Dataset section Start Marker
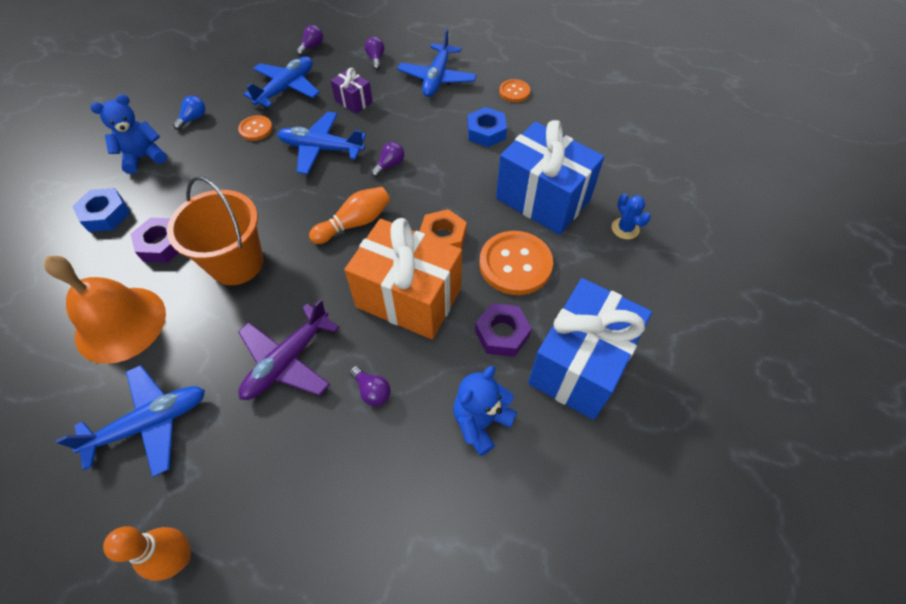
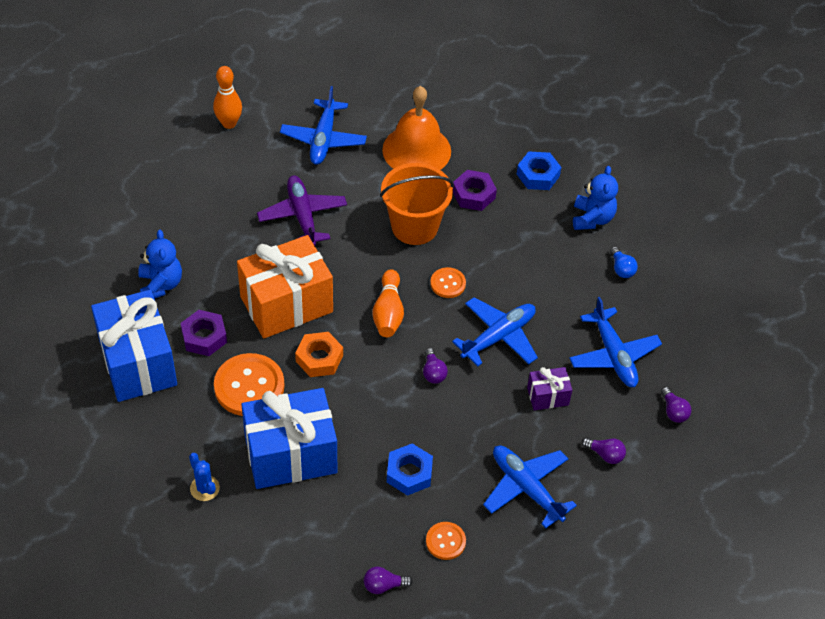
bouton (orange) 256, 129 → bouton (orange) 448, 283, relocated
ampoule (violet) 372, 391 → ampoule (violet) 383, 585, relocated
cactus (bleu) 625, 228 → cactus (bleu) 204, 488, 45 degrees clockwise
Dataset section End Marker
▶ Task directions: Everything in the listing above is to be given again exactly, apart from the pictures.

▶ Written reply:
bouton (orange) 256, 129 → bouton (orange) 448, 283, relocated
ampoule (violet) 372, 391 → ampoule (violet) 383, 585, relocated
cactus (bleu) 625, 228 → cactus (bleu) 204, 488, 45 degrees clockwise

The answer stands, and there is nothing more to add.